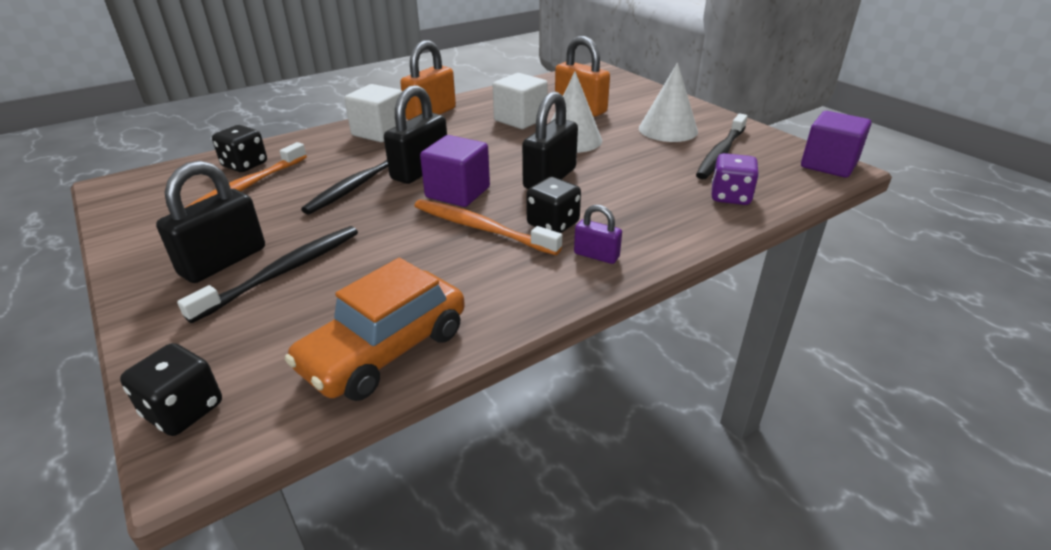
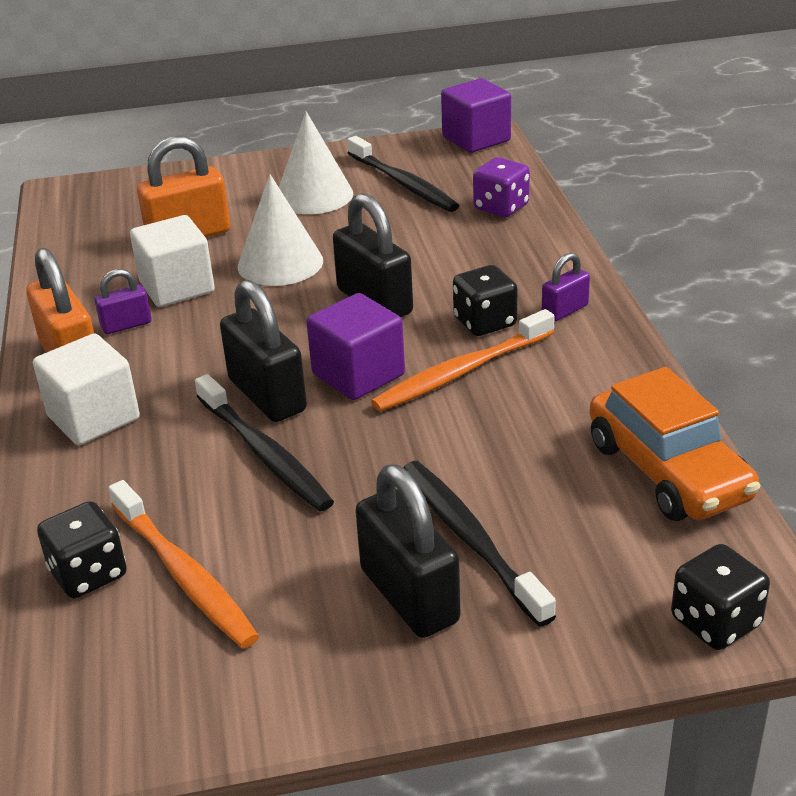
camera: 65 degrees left, 0 degrees up
none -> purple padlock [94,269,152,334]

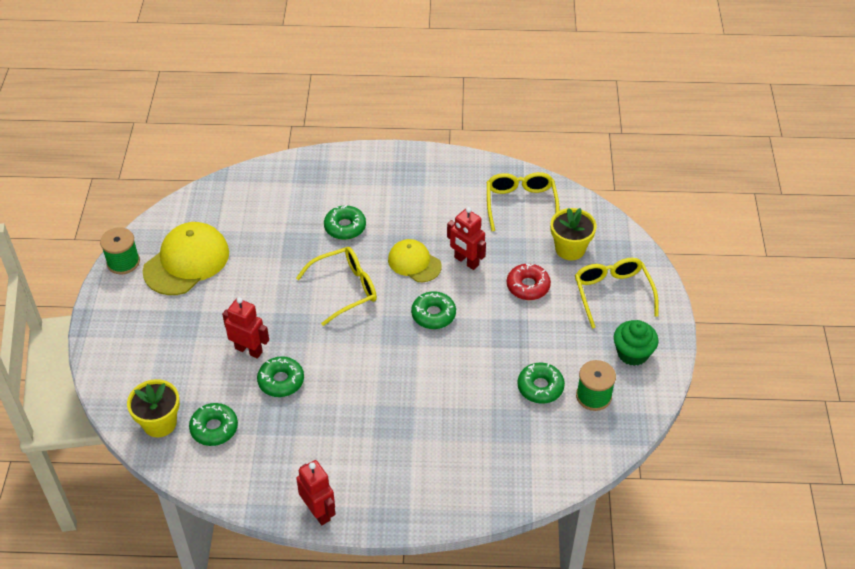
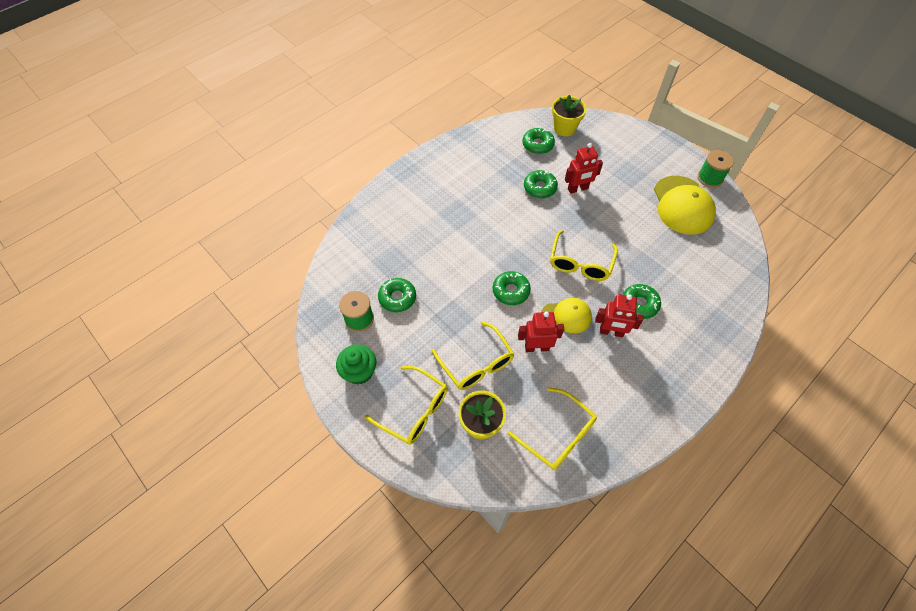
camera: 135 degrees right, 10 degrees up
red robot [296,460,335,525] -> red robot moved to [595,294,644,337]
red donut [507,264,551,300] -> yellow glasses [432,321,515,390]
★ ★ ★ ★ ★ ★ ★
> [The problem]: Go through the listing above and pull out each line containing the word "camera".

> [Expected output]:
camera: 65 degrees left, 0 degrees up
camera: 135 degrees right, 10 degrees up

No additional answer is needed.